## Task brief
Go through the data below and report how many lines contain "grey"; the reply holds only that number.

## Given entries

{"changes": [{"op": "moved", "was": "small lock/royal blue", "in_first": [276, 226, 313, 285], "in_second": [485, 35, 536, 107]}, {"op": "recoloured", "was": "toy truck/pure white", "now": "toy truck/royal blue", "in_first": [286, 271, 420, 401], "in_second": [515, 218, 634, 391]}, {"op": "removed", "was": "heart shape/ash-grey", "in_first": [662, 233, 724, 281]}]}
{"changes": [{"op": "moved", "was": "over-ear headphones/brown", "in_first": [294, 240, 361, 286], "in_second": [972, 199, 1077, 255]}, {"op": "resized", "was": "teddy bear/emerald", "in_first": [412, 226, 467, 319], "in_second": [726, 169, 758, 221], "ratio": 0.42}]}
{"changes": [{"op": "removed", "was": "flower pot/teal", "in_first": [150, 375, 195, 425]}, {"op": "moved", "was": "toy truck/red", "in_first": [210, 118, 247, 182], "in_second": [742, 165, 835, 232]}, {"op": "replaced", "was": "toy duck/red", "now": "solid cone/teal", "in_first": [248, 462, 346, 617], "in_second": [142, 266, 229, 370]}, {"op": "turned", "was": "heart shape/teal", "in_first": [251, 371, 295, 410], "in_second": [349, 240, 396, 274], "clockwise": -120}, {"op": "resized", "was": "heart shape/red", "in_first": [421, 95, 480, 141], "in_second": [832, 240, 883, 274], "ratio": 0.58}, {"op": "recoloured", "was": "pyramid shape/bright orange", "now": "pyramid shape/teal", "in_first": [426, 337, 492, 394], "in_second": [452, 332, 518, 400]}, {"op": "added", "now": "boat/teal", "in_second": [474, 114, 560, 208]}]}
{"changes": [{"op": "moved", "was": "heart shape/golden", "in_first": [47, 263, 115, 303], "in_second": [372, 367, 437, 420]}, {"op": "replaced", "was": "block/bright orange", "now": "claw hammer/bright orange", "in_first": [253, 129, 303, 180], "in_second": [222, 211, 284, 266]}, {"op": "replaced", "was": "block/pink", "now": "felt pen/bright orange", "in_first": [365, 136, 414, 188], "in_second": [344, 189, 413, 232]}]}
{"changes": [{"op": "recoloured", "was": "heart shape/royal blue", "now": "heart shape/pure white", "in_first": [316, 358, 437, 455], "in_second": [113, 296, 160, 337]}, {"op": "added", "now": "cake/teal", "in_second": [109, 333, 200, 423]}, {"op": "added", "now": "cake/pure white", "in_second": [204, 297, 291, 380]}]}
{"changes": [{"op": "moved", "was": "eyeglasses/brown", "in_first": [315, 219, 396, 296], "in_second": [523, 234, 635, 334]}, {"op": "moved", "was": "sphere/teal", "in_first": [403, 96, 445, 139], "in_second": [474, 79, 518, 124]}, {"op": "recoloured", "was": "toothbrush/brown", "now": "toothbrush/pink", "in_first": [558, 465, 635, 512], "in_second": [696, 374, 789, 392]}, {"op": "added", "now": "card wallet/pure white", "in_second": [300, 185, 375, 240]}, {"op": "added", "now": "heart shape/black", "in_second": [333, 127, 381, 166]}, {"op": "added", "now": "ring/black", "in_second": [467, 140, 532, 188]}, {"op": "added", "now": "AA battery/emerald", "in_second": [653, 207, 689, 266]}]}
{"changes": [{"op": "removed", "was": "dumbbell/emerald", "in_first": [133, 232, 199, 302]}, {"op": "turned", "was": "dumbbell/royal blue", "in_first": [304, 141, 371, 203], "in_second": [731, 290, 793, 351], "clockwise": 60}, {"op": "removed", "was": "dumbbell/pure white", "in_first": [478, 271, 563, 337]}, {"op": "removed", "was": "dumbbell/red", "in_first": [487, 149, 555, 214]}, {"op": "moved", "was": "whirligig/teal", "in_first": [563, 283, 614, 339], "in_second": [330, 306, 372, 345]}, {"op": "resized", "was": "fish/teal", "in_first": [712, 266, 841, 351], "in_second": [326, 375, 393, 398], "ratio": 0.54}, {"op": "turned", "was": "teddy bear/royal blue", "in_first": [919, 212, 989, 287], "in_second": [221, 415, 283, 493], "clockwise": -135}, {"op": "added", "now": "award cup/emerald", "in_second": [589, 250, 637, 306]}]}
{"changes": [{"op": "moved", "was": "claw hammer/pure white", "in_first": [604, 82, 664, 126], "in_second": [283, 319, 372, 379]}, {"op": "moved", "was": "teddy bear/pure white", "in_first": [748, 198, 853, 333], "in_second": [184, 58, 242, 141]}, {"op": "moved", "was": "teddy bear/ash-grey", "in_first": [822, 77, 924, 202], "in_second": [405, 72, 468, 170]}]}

## Reply to the task
2